▶ [Work instruction]: Retype, exactly and completely, the listing that comes next, skipping its images.

▶ [The data]:
▼▼▼

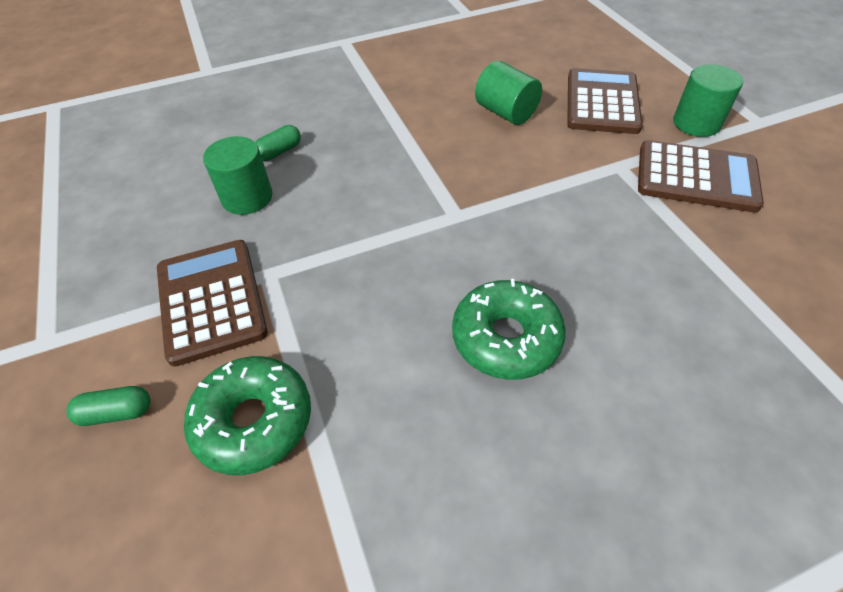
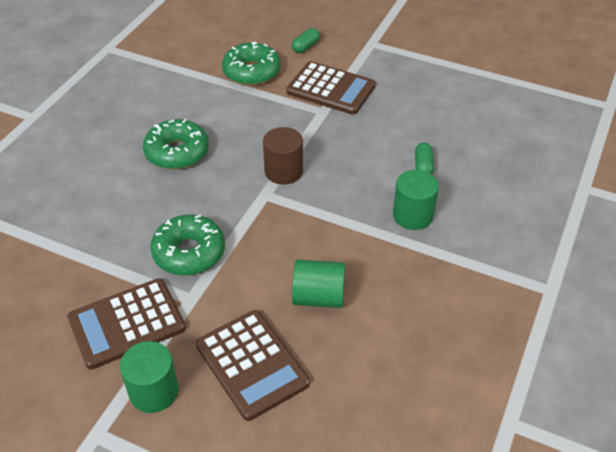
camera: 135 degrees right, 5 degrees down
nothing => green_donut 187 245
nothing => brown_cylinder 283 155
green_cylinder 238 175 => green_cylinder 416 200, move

▲▲▲

▶ [Your solution]:
camera: 135 degrees right, 5 degrees down
nothing => green_donut 187 245
nothing => brown_cylinder 283 155
green_cylinder 238 175 => green_cylinder 416 200, move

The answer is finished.